**Prompt:** Pick out every line of the data that contains the string "kern", matching case exactly, and copy each of those lines in full.

----- Input material -----

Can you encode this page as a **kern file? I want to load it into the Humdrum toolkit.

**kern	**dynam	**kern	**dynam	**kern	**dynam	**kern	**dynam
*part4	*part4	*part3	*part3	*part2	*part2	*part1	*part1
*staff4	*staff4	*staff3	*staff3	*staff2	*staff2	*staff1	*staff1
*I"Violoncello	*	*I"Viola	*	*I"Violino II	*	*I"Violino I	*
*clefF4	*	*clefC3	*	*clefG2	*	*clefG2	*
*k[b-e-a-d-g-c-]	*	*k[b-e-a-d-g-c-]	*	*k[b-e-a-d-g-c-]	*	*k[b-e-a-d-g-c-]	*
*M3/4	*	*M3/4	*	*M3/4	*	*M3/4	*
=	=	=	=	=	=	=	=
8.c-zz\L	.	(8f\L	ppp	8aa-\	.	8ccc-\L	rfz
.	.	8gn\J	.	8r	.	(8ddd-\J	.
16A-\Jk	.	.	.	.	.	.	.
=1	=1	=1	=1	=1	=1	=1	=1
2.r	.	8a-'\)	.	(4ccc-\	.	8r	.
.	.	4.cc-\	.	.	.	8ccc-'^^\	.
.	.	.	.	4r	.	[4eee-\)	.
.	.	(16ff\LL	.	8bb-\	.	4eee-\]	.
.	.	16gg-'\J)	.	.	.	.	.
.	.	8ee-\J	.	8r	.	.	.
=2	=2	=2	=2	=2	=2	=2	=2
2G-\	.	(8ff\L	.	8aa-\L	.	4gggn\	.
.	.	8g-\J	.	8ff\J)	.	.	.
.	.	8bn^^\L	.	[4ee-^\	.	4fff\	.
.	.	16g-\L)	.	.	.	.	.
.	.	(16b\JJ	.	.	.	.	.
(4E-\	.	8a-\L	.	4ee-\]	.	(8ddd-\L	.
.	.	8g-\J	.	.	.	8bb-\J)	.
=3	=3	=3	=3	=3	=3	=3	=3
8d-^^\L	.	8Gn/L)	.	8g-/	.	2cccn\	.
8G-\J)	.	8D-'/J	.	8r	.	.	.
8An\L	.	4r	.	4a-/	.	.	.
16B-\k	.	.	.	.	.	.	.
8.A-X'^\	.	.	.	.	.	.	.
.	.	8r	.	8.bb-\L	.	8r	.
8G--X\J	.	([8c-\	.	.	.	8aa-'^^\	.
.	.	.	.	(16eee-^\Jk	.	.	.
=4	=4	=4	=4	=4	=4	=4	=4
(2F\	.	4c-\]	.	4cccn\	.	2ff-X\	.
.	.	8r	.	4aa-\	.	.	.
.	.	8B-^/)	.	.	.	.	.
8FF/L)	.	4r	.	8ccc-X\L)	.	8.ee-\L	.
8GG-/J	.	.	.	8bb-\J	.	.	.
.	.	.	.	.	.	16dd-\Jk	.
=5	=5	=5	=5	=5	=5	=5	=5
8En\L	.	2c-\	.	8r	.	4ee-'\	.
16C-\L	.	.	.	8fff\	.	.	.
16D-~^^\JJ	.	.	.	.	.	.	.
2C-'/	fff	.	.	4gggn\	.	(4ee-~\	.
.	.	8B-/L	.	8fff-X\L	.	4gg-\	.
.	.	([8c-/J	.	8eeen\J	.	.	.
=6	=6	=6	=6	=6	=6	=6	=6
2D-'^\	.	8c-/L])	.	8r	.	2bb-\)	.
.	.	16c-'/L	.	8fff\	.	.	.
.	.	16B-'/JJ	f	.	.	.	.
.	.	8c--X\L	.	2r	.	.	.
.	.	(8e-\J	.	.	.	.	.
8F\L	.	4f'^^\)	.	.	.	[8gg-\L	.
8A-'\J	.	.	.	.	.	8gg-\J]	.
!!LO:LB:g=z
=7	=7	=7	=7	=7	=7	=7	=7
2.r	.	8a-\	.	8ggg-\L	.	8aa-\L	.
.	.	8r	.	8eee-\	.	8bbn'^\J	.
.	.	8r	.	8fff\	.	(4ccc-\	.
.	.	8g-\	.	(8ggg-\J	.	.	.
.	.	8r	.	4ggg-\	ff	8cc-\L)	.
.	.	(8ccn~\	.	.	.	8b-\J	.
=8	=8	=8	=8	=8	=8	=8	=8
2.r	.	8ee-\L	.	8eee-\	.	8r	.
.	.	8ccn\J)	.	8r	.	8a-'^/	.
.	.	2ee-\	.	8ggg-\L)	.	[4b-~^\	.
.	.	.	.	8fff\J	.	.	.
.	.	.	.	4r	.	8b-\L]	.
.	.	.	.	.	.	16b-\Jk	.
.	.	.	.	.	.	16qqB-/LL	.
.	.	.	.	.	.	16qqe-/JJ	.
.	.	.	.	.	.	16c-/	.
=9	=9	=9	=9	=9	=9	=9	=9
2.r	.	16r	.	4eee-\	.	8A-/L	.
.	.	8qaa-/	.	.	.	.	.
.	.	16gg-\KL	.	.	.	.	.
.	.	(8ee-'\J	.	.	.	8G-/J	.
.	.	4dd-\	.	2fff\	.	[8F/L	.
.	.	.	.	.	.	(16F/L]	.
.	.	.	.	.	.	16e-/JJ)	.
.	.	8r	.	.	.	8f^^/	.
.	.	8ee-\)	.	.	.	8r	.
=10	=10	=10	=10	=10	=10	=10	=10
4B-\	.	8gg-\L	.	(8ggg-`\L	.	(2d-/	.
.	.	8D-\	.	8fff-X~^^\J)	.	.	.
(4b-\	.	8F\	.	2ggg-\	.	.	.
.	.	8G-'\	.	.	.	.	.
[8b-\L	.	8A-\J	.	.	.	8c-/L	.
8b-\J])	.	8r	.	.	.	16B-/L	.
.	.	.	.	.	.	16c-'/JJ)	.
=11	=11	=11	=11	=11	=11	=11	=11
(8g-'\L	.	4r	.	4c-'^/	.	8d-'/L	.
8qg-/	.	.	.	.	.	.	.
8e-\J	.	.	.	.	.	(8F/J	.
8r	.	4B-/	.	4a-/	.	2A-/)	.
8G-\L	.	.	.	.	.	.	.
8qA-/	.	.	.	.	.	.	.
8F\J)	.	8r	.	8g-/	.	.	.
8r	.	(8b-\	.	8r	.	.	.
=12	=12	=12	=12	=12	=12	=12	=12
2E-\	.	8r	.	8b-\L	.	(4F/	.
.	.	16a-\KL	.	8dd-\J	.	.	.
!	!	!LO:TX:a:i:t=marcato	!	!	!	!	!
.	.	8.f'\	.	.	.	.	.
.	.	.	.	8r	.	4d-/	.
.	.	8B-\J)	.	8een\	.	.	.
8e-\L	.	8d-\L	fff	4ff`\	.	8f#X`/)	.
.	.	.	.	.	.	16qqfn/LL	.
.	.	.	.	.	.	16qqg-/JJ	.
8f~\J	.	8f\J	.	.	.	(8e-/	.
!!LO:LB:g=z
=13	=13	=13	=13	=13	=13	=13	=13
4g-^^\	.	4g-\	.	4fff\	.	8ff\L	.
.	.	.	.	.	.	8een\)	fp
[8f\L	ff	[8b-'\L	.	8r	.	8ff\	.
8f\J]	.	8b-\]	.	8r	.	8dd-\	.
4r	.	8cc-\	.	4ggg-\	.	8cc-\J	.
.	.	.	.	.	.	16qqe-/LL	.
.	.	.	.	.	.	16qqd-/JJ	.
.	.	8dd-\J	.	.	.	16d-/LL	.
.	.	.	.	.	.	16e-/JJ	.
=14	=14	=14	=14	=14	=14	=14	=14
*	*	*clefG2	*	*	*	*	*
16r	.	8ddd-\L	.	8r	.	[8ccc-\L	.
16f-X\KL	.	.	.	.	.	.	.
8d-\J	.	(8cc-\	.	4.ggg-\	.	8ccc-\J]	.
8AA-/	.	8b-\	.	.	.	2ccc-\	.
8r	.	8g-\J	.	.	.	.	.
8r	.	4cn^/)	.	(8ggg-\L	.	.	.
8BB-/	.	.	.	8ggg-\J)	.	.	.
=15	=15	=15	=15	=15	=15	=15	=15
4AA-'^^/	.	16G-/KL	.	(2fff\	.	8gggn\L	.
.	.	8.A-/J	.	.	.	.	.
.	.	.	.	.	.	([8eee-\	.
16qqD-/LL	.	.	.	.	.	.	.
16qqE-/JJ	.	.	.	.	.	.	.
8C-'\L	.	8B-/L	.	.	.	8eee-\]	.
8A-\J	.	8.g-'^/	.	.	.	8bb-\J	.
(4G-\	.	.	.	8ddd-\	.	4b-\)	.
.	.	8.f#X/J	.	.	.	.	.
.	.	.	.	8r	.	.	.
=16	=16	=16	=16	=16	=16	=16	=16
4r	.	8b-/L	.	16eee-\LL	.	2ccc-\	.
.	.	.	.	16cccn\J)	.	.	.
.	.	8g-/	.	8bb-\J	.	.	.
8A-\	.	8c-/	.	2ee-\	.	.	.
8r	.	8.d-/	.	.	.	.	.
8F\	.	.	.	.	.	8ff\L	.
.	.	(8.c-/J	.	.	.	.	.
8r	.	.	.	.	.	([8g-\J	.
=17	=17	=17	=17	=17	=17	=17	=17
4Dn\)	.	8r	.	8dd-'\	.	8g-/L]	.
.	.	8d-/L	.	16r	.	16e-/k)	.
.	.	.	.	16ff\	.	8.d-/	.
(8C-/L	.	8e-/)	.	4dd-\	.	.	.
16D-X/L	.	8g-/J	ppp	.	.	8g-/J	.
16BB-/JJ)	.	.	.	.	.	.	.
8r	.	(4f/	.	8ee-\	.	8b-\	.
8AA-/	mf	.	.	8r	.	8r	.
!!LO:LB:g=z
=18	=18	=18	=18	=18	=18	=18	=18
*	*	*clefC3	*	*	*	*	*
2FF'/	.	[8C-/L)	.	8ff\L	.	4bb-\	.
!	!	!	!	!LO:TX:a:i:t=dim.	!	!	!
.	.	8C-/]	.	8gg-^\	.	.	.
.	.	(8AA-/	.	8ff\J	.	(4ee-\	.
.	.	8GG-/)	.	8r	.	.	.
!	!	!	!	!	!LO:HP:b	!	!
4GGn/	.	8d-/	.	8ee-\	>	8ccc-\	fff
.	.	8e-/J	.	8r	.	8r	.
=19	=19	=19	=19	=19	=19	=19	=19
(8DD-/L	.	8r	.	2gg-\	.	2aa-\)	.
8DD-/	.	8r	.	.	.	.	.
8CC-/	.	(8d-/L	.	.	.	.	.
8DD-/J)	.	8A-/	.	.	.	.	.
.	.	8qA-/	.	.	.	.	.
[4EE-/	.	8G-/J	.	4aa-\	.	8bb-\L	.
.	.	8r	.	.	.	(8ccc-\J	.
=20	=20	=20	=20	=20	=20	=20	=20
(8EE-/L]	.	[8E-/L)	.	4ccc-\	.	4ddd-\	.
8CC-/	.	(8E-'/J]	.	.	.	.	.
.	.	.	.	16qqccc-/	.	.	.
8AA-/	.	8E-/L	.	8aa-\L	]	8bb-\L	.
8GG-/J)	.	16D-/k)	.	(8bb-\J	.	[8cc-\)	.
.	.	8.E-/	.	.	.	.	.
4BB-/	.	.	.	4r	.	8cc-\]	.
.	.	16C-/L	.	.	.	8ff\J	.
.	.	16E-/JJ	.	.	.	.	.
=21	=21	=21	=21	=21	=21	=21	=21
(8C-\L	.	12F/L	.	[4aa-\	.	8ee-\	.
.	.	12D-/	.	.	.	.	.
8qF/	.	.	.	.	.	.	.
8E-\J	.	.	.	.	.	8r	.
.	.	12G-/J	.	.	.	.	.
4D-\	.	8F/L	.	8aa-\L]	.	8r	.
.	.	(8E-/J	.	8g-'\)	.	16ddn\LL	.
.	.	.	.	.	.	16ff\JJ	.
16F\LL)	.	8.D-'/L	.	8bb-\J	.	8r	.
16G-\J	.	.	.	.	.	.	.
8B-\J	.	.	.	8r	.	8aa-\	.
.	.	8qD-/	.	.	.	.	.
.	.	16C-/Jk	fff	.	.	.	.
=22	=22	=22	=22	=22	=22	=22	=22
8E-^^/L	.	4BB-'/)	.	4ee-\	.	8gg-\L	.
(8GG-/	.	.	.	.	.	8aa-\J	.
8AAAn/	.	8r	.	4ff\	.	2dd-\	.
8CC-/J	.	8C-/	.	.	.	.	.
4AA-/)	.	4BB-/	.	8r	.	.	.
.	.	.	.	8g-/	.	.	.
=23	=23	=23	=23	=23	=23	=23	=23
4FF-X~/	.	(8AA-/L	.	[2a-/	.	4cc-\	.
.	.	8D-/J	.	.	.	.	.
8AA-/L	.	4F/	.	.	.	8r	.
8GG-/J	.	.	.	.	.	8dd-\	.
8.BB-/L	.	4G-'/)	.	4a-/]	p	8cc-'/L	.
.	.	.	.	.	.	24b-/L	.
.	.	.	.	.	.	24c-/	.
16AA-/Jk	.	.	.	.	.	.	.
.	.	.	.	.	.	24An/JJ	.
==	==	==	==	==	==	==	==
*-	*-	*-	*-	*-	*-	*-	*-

-----

**Exercise answer:**
Can you encode this page as a **kern file? I want to load it into the Humdrum toolkit.
**kern	**dynam	**kern	**dynam	**kern	**dynam	**kern	**dynam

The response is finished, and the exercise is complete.